PROBLEM DESCRIPTION: Your task is to transcribe all of the data below exactly, omitting the images.

Difference listings:
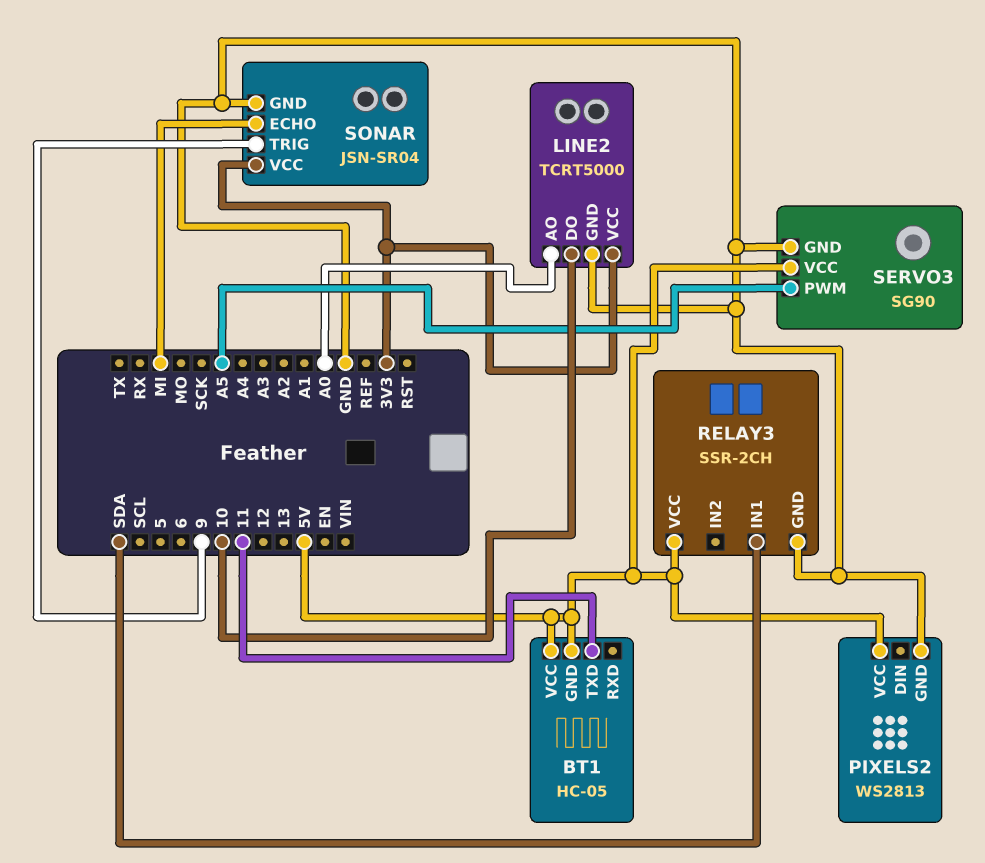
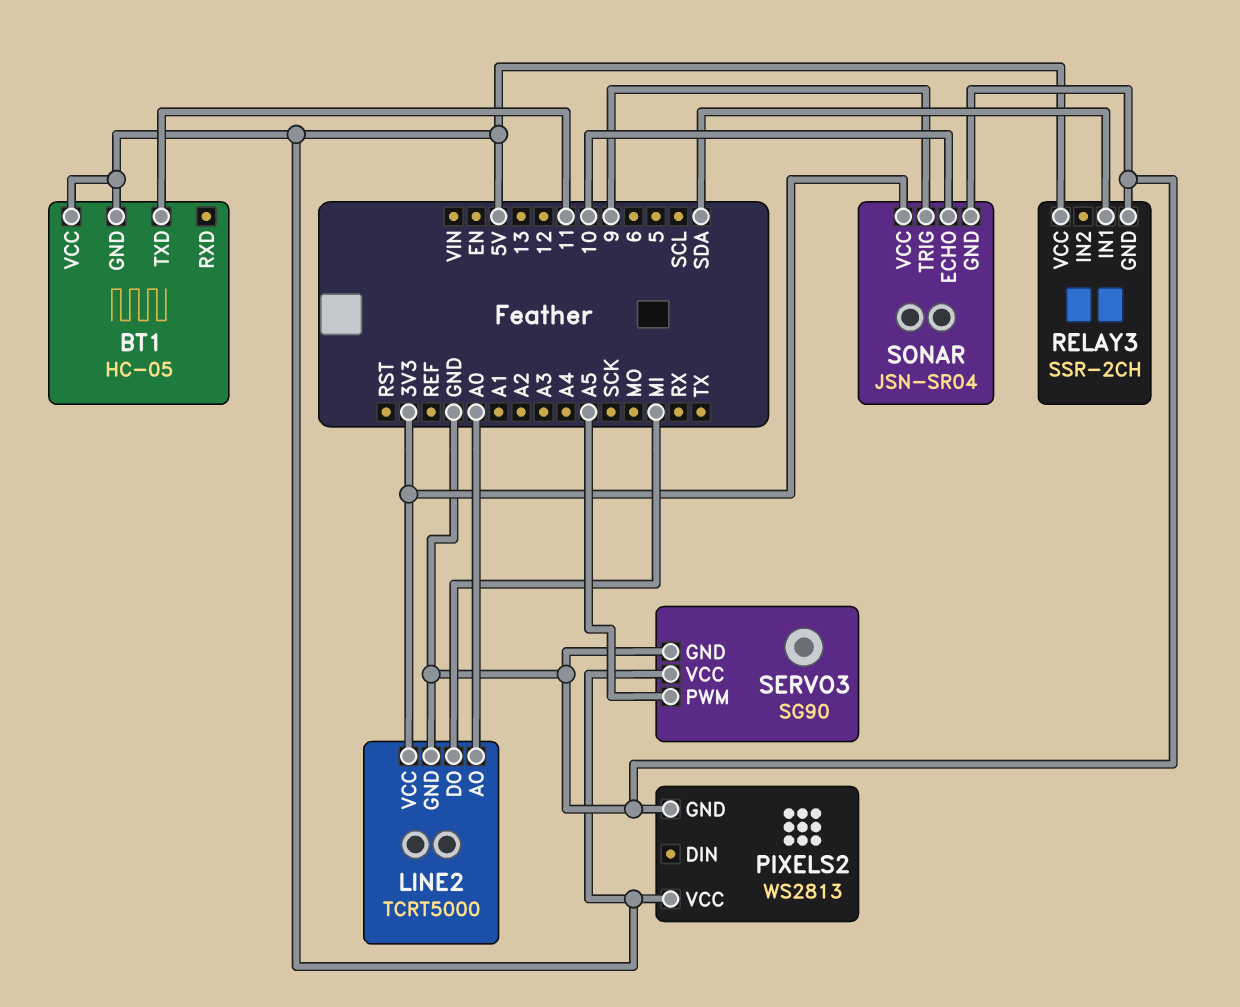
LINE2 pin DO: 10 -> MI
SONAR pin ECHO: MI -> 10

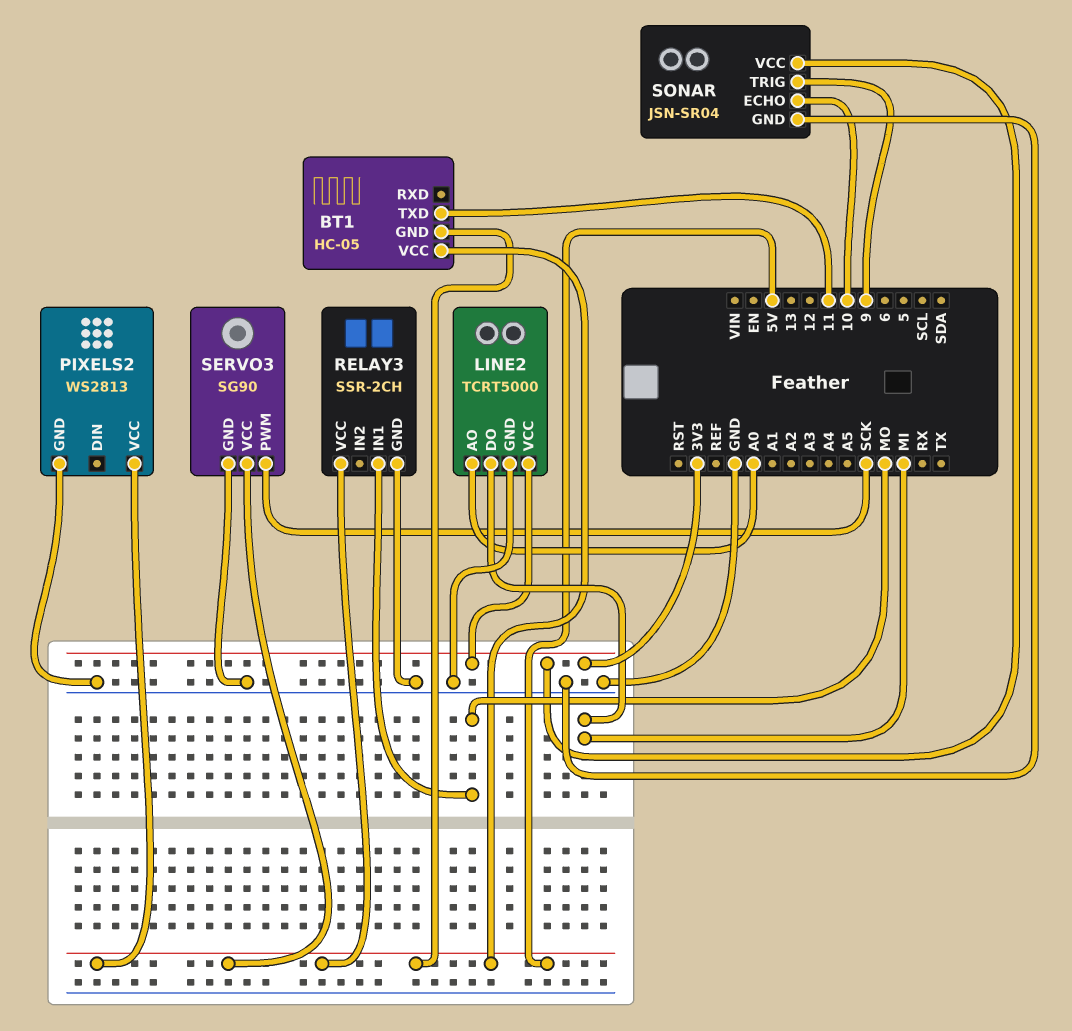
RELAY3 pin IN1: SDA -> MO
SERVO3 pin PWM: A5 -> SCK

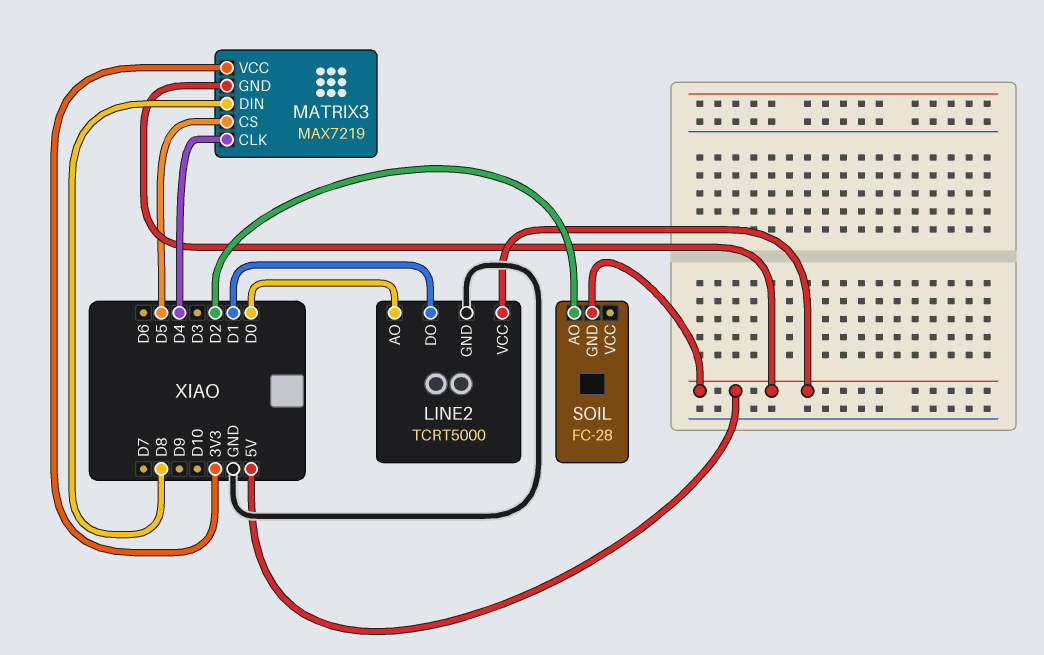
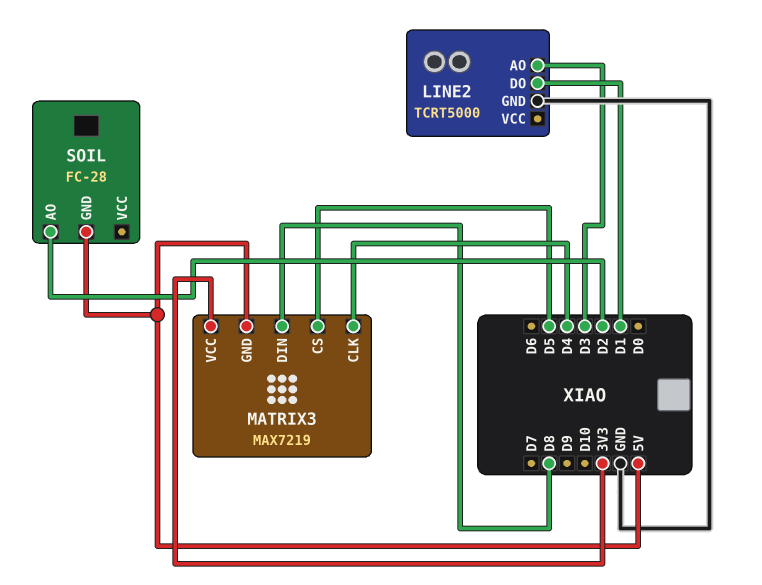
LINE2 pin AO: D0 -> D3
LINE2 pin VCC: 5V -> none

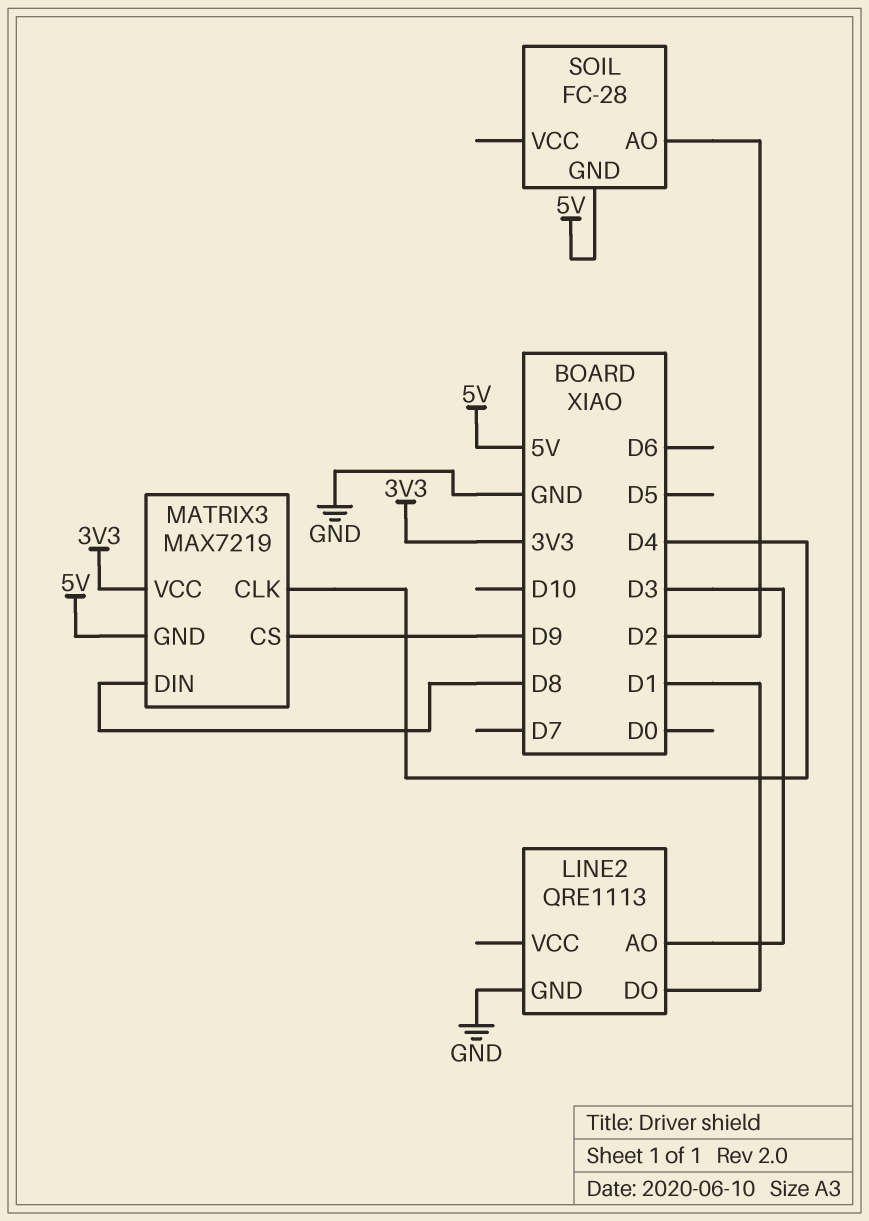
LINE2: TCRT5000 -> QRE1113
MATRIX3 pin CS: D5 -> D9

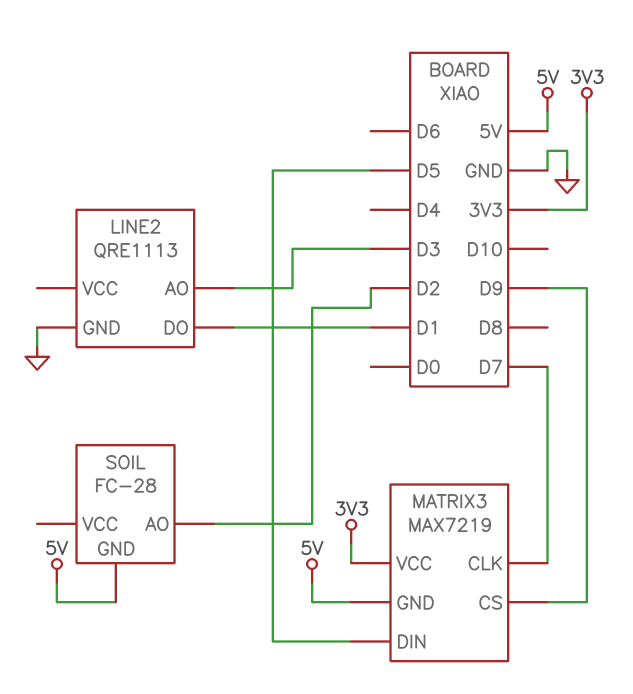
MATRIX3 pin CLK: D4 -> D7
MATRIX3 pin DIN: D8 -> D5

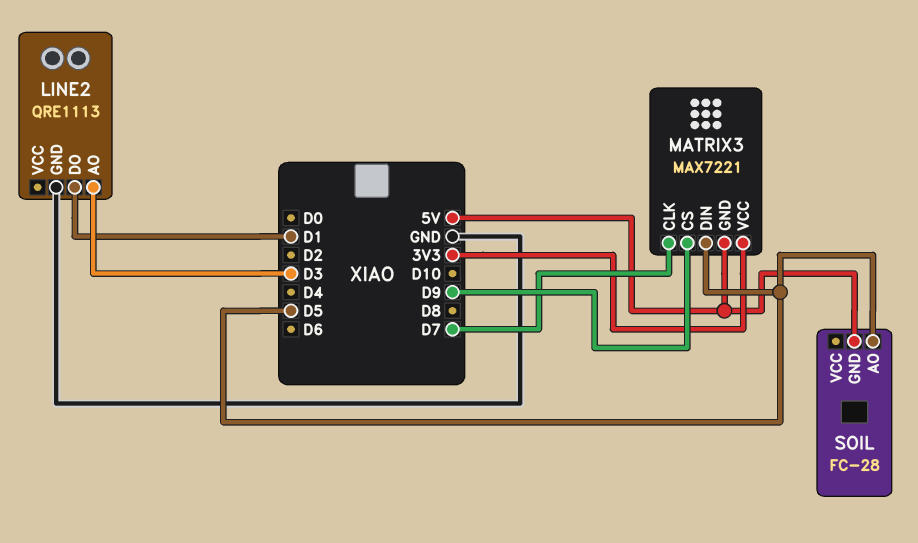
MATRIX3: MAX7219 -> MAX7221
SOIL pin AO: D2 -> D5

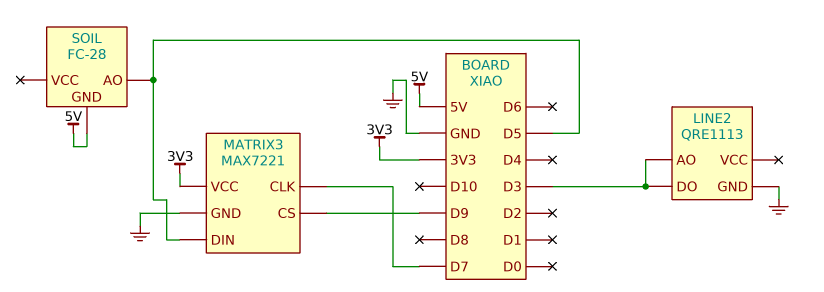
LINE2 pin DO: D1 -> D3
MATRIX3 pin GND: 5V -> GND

SOLUTION BELOW:
LINE2 pin DO: 10 -> MI
SONAR pin ECHO: MI -> 10

RELAY3 pin IN1: SDA -> MO
SERVO3 pin PWM: A5 -> SCK

LINE2 pin AO: D0 -> D3
LINE2 pin VCC: 5V -> none

LINE2: TCRT5000 -> QRE1113
MATRIX3 pin CS: D5 -> D9

MATRIX3 pin CLK: D4 -> D7
MATRIX3 pin DIN: D8 -> D5

MATRIX3: MAX7219 -> MAX7221
SOIL pin AO: D2 -> D5

LINE2 pin DO: D1 -> D3
MATRIX3 pin GND: 5V -> GND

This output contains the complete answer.